■ **TASK DETAILS**
Lines below starting with the line with "camera: 55 degrees right, 15 degrees up" and going on through the line with "(443, 184) = (839, 319): green" must be output exactly; the rest of the records must be left out.

■ **Data extracted from a collection**
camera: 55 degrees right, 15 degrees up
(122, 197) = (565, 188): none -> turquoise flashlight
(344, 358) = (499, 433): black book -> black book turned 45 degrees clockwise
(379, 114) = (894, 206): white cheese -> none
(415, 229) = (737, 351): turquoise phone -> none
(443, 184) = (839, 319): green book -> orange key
==
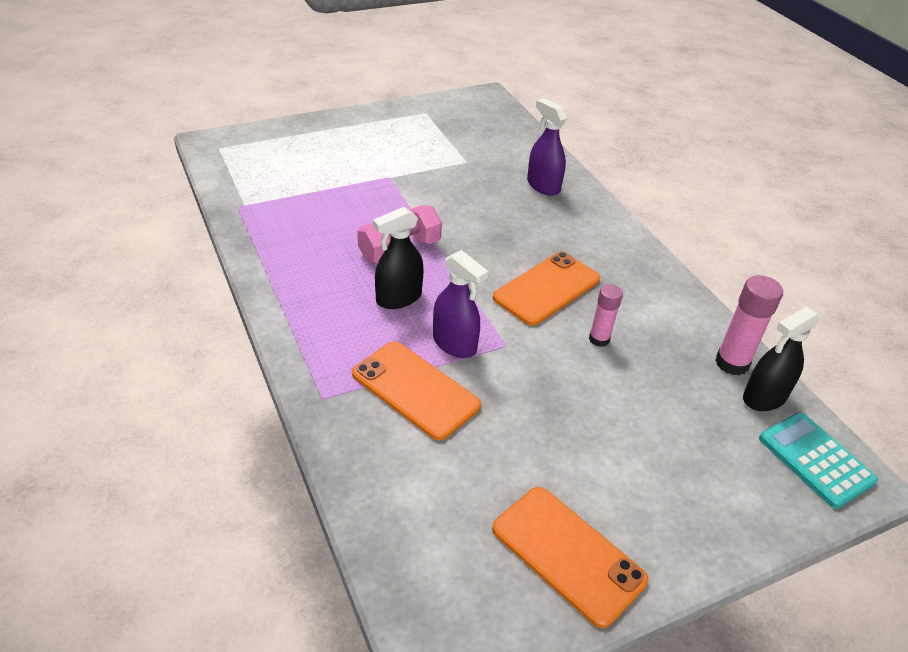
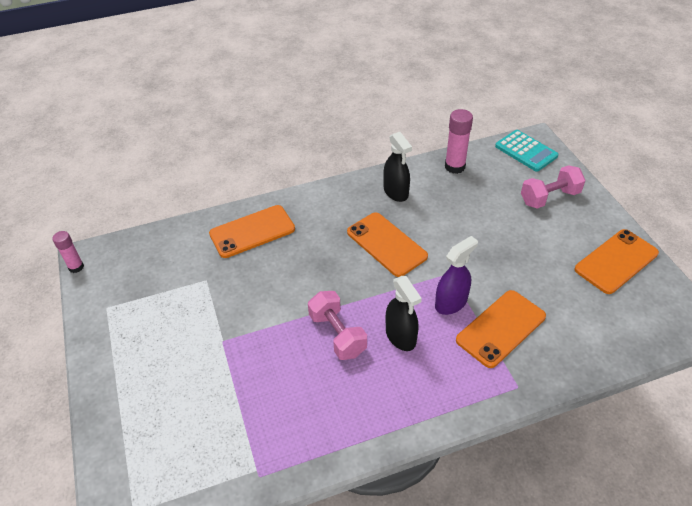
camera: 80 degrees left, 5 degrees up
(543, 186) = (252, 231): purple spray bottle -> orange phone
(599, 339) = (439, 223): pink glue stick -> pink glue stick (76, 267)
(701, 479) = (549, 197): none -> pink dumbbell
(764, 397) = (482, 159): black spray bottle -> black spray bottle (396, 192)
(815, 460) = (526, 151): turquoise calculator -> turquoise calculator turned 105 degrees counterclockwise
---
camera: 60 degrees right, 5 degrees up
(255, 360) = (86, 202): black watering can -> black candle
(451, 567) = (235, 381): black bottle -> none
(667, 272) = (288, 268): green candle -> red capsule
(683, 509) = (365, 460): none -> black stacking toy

■ **RESULT BELOW**
camera: 55 degrees right, 15 degrees up
(122, 197) = (565, 188): none -> turquoise flashlight
(344, 358) = (499, 433): black book -> black book turned 45 degrees clockwise
(379, 114) = (894, 206): white cheese -> none
(415, 229) = (737, 351): turquoise phone -> none
(443, 184) = (839, 319): green book -> orange key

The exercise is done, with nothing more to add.